▶ _Exercise aim_
Repeat the records in full and exactly, omitting pictures.

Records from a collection
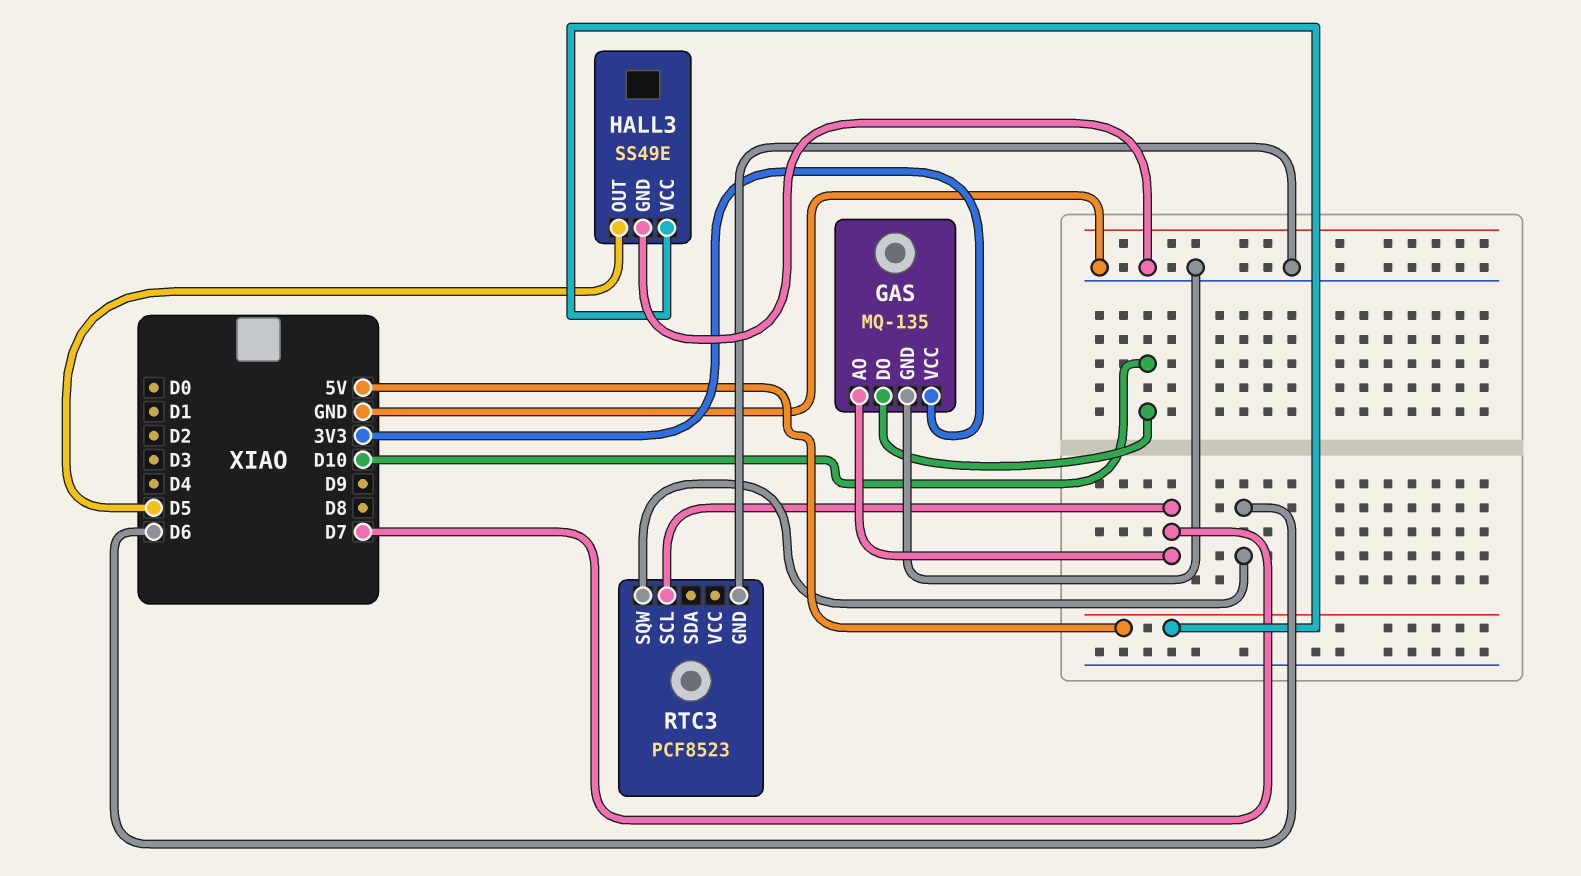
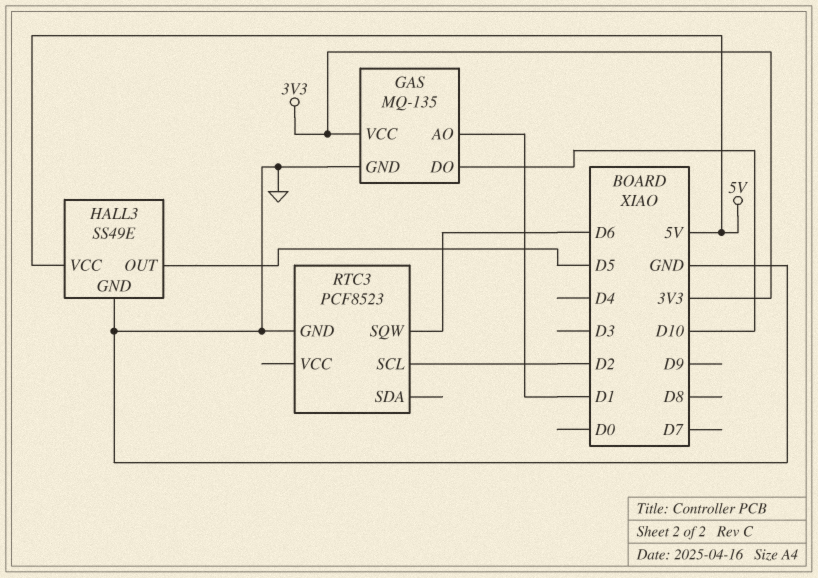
GAS pin AO: D7 -> D1
RTC3 pin SCL: D7 -> D2

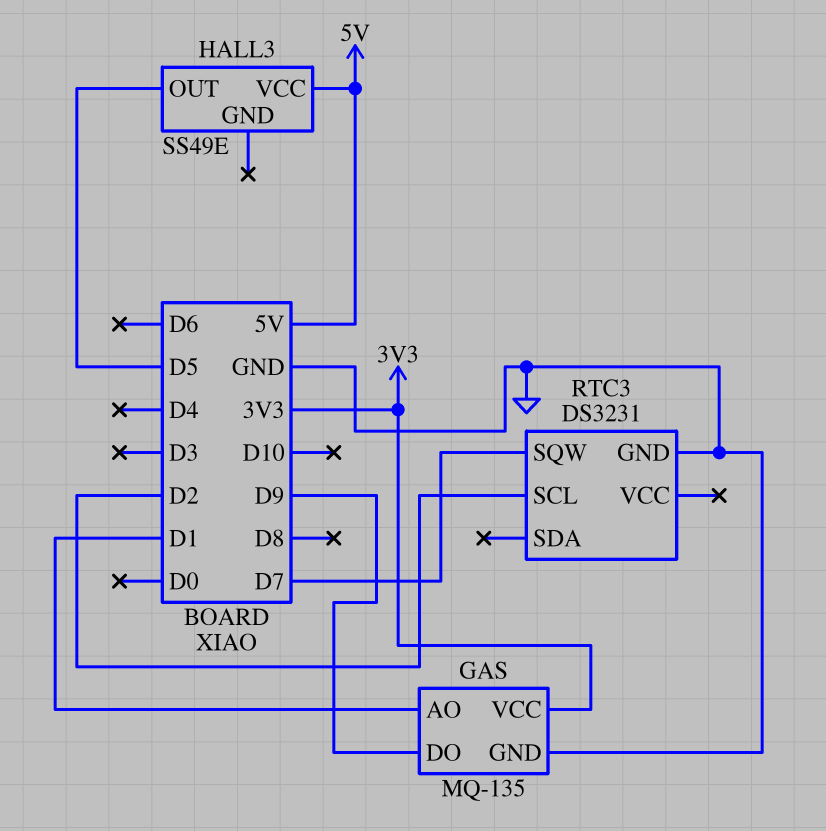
GAS pin DO: D10 -> D9
HALL3 pin GND: GND -> none
RTC3: PCF8523 -> DS3231
RTC3 pin SQW: D6 -> D7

▶ _Exercise answer_
GAS pin AO: D7 -> D1
RTC3 pin SCL: D7 -> D2

GAS pin DO: D10 -> D9
HALL3 pin GND: GND -> none
RTC3: PCF8523 -> DS3231
RTC3 pin SQW: D6 -> D7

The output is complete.